=== Brief ===
Search the listing below for "dumbbell". Copy each matching line.

=== Information ===
────

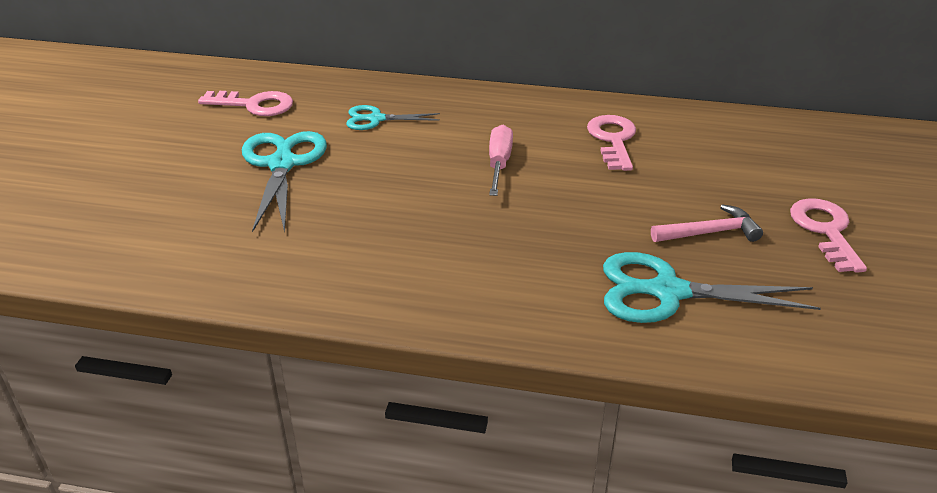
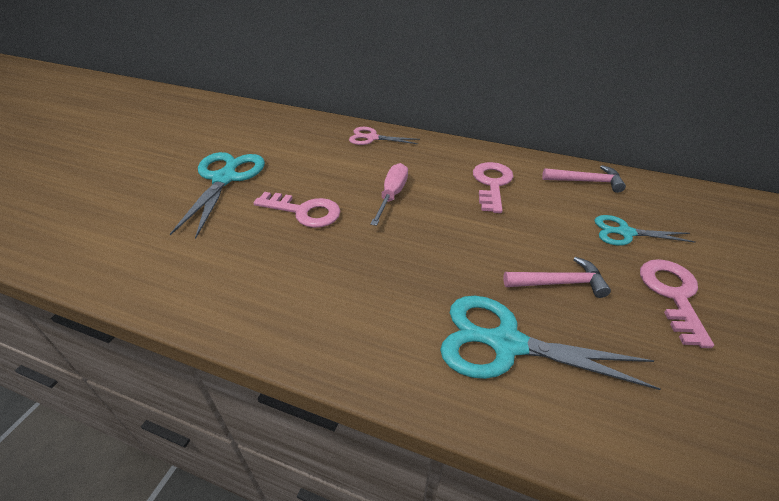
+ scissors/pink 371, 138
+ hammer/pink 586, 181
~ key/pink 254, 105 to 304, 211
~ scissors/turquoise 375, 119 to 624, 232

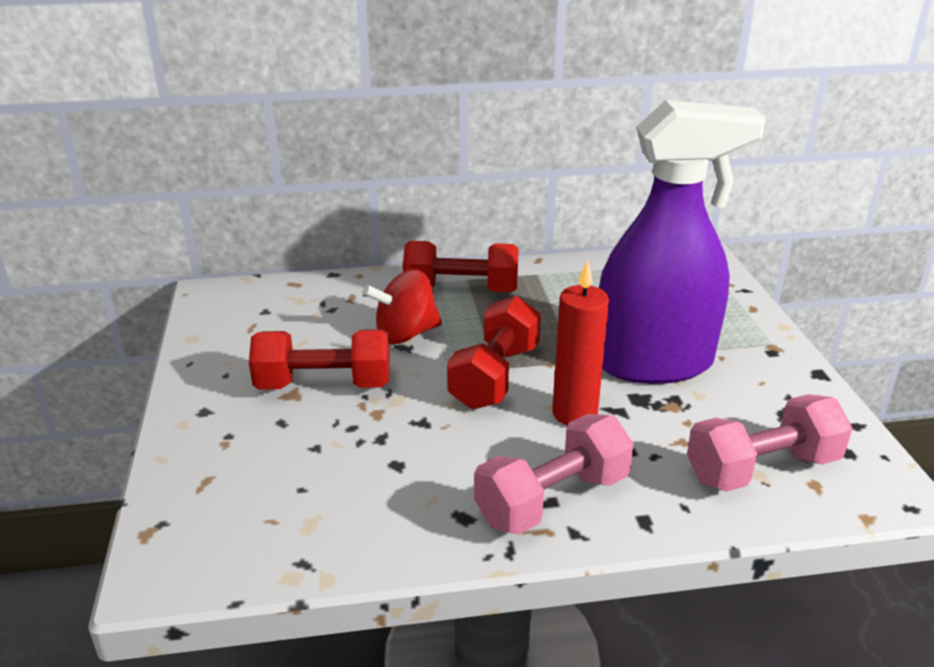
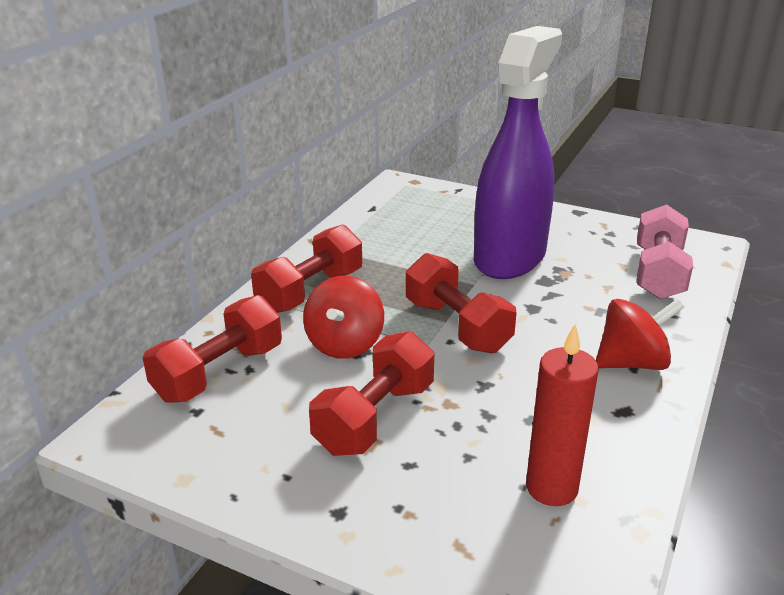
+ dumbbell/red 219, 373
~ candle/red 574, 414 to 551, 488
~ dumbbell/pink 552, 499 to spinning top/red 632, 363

────

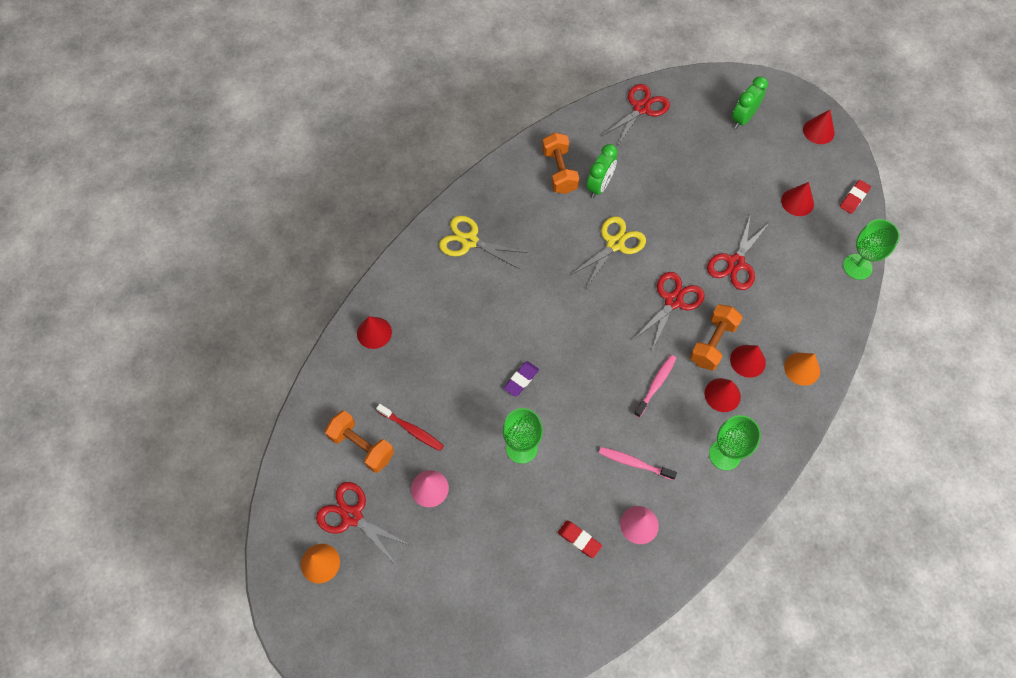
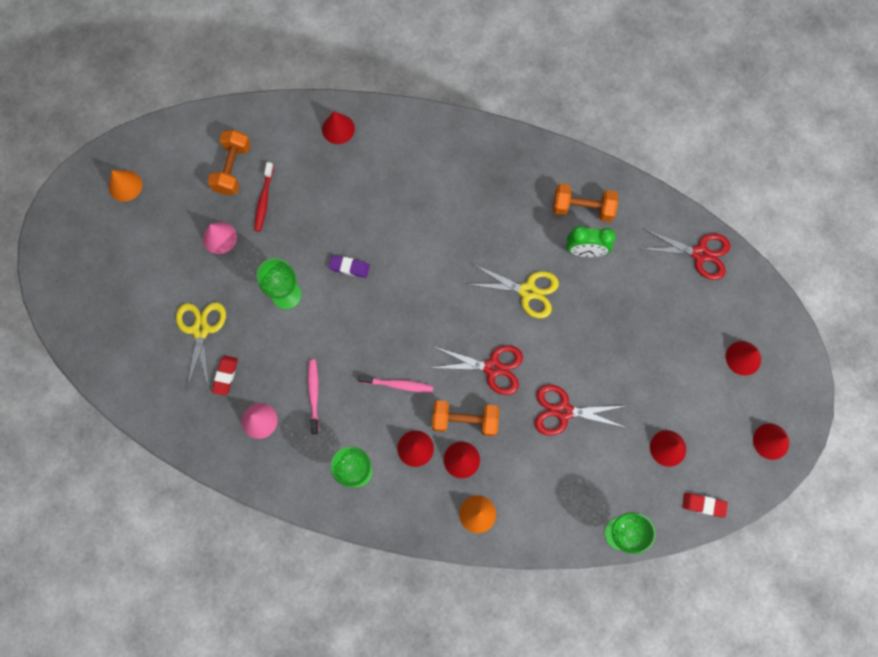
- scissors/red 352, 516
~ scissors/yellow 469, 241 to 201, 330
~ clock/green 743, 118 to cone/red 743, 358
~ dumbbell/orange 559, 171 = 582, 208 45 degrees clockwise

────

=== Exercise answer ===
+ dumbbell/red 219, 373
~ dumbbell/pink 552, 499 to spinning top/red 632, 363
~ dumbbell/orange 559, 171 = 582, 208 45 degrees clockwise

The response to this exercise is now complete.